* [WHAT THE TASK ASKS]:
Please restate, exactly as they appear, only the lines from the one that contains "(564, 244) = (465, 227): yellow" to the final line of the entries, with no pictures.

* [RECORDED INFORMATION]:
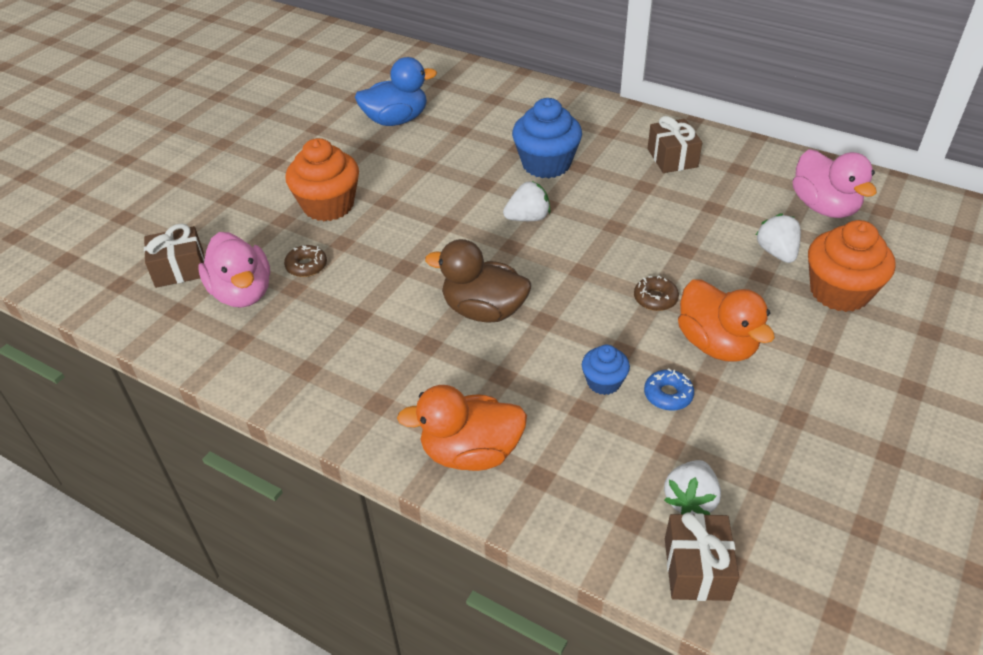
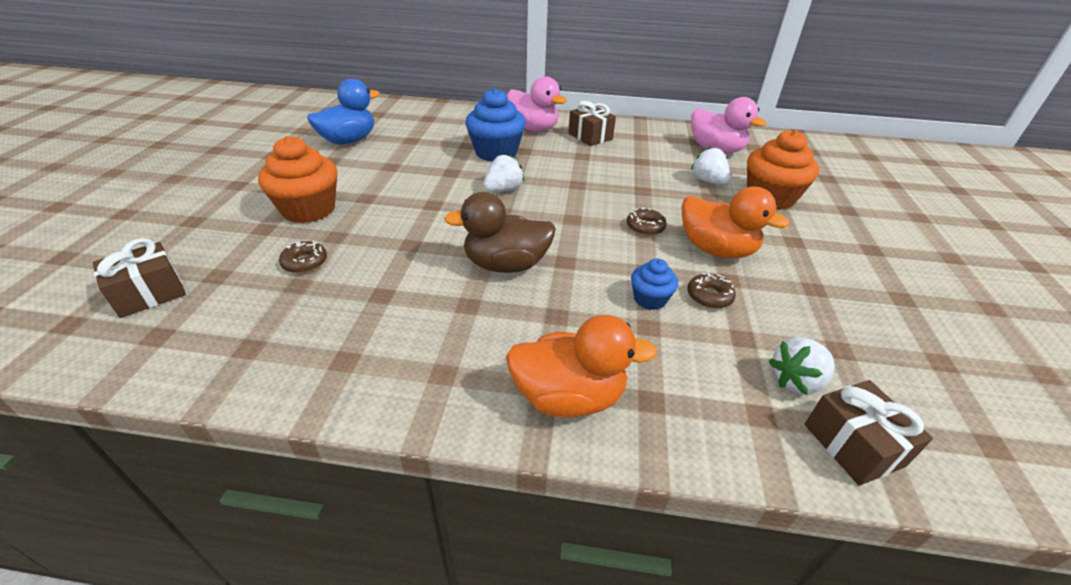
camera: 25 degrees left, 5 degrees down
(242, 293) = (237, 301): pink duck -> pink duck (533, 128)
(471, 452) = (568, 397): orange duck -> orange duck turned 150 degrees counterclockwise
(668, 395) = (709, 296): blue donut -> brown donut
(690, 500) = (796, 381): white strawberry -> white strawberry turned 60 degrees clockwise

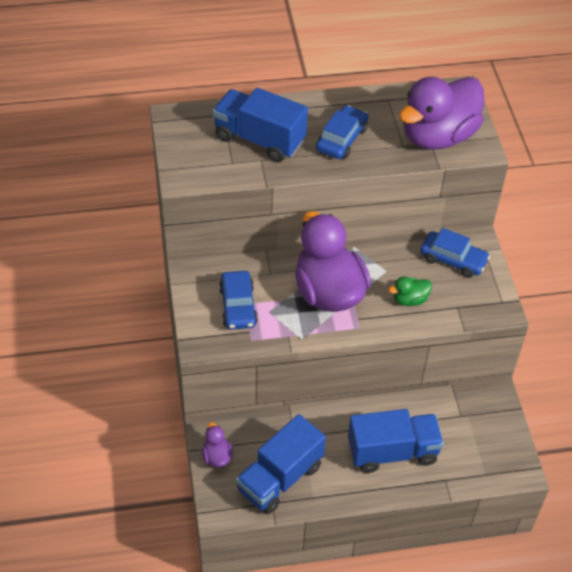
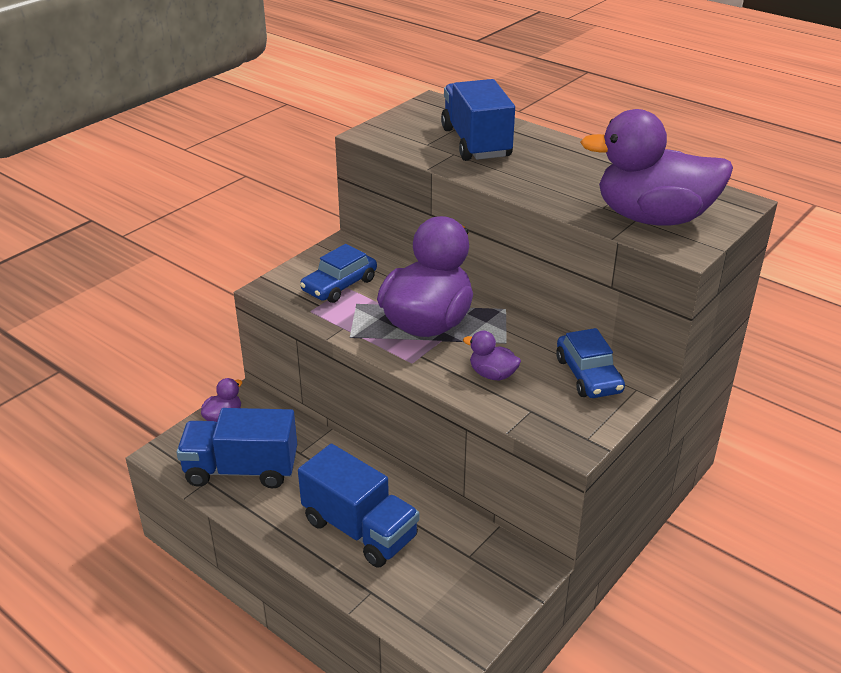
camera: 50 degrees right, 15 degrees down
(341, 139) = (550, 175): blue car -> none
(409, 300) = (492, 374): green duck -> purple duck

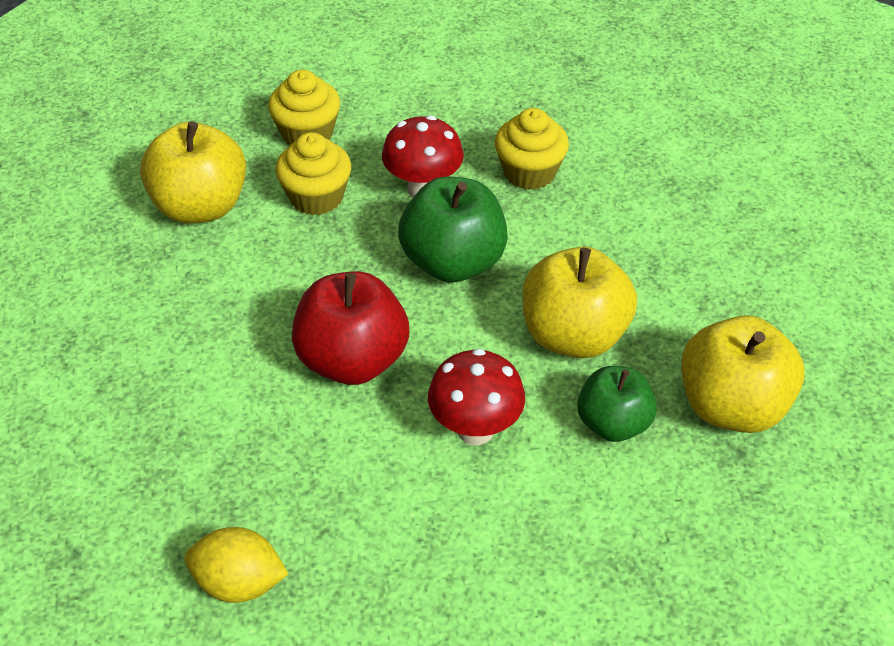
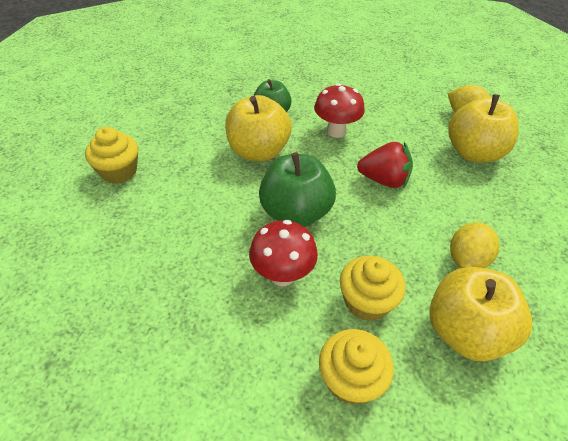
camera: 155 degrees left, 0 degrees up
(206, 284) = (467, 259): none -> yellow lemon
(352, 360) = (384, 180): red apple -> red strawberry
(529, 172) = (198, 258): yellow cupcake -> yellow cupcake (119, 171)
(731, 406) = (215, 103): yellow apple -> yellow apple (473, 153)

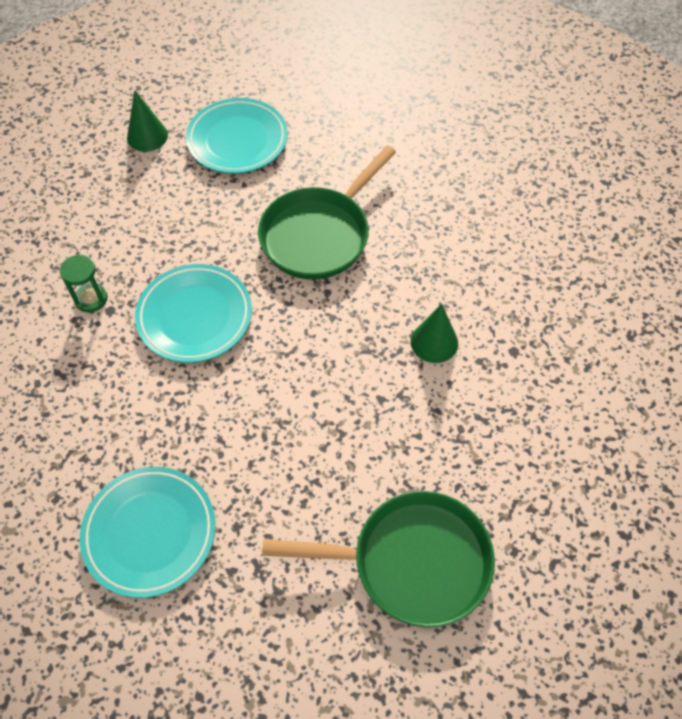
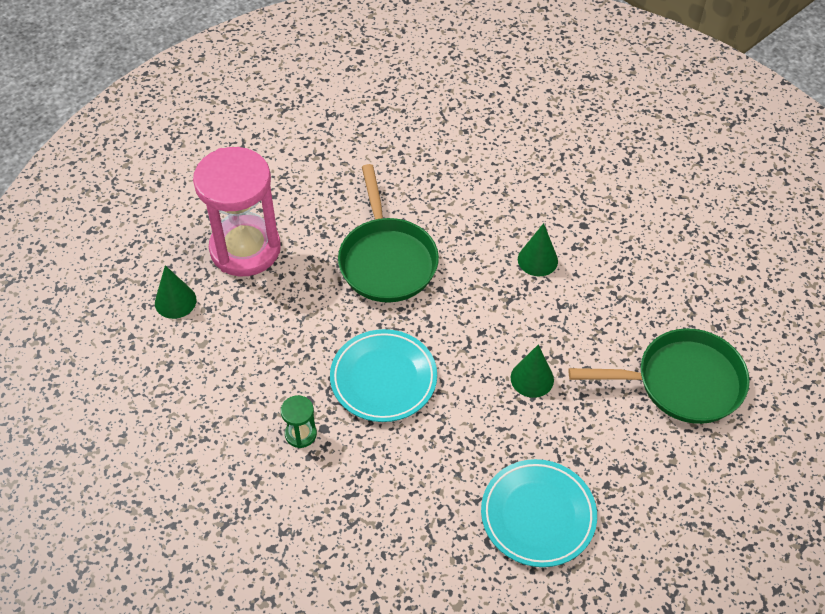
camera: 50 degrees left, 5 degrees down
(237, 140) = (245, 249): turquoise plate -> pink hourglass
(296, 427) = (532, 378): none -> green cone
(412, 562) = (682, 382): green pan -> green pan turned 45 degrees clockwise

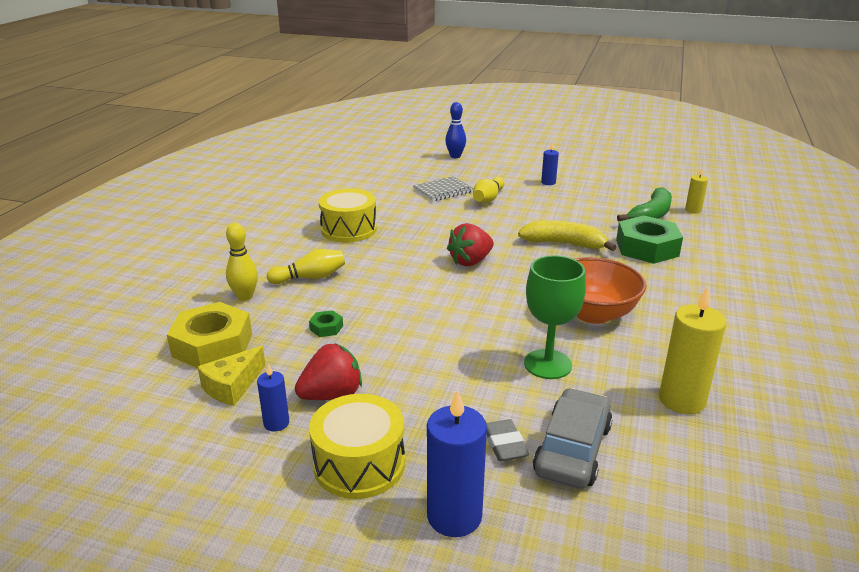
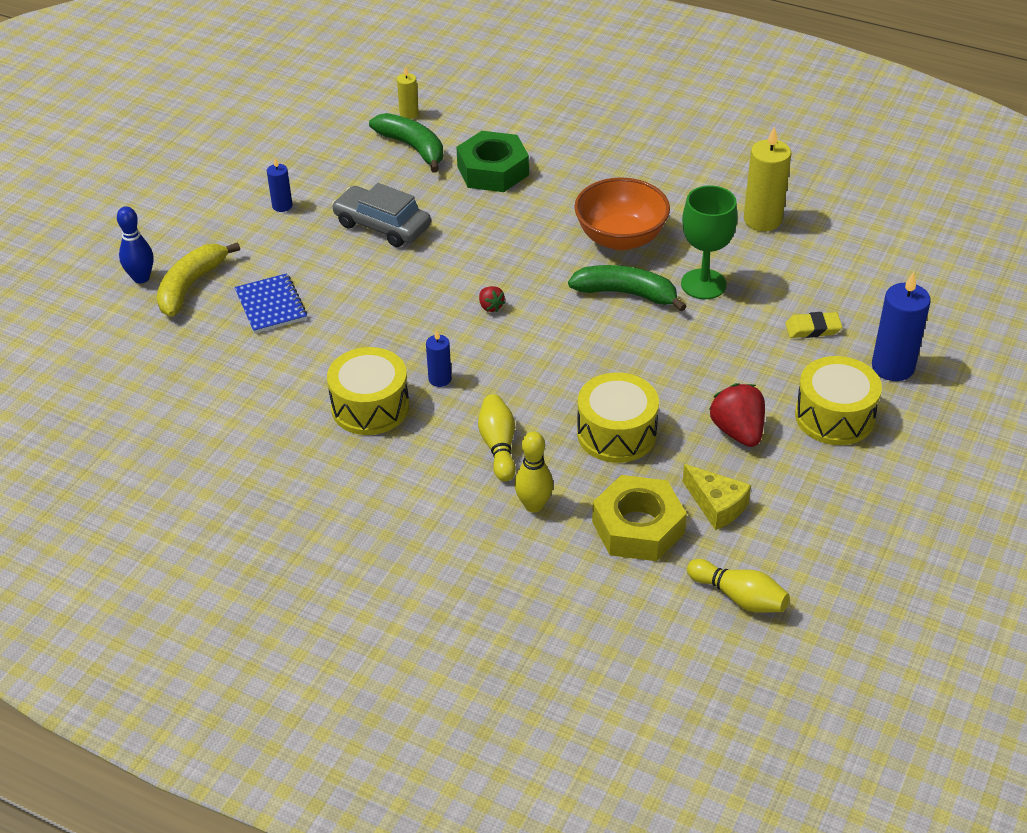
camera: 80 degrees left, 15 degrees up
(276, 423) = (777, 470): blue candle -> blue candle (440, 379)
(326, 328) = (616, 433): green nut -> yellow drum
(443, 190) = (271, 305): grey notebook -> blue notebook
(470, 261) = (490, 306): red strawberry -> red strawberry, size x0.51
(488, 199) = (315, 267): yellow bowling pin -> yellow bowling pin (739, 597)
(504, 444) = (813, 329): grey eraser -> yellow eraser
(513, 321) = (626, 293): none -> green banana
(564, 244) = (465, 227): yellow banana -> yellow banana (191, 286)
(572, 449) = (820, 292): grey car -> grey car (382, 225)

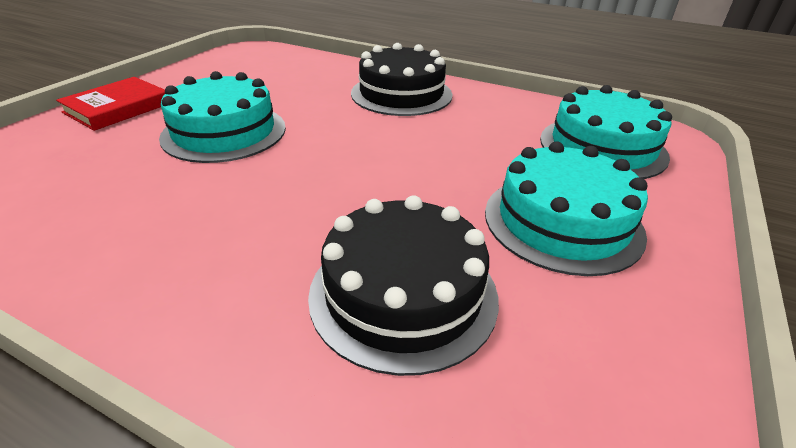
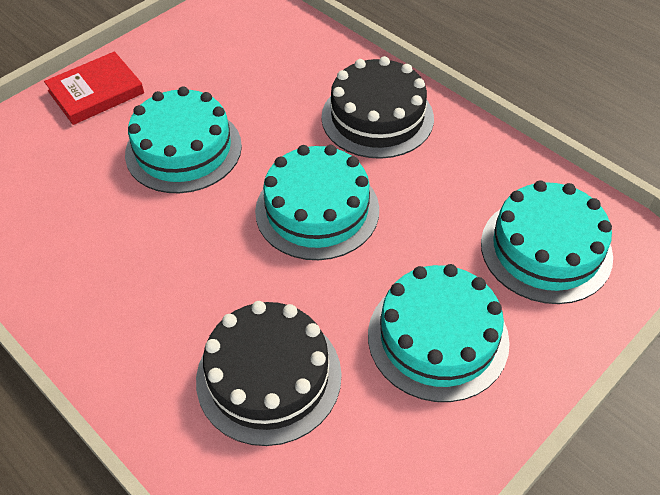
camera: 20 degrees right, 15 degrees up
(381, 152) = (317, 210): none -> turquoise cake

* [YOUR SOLUTION]:
(564, 244) = (465, 227): yellow banana -> yellow banana (191, 286)
(572, 449) = (820, 292): grey car -> grey car (382, 225)

camera: 20 degrees right, 15 degrees up
(381, 152) = (317, 210): none -> turquoise cake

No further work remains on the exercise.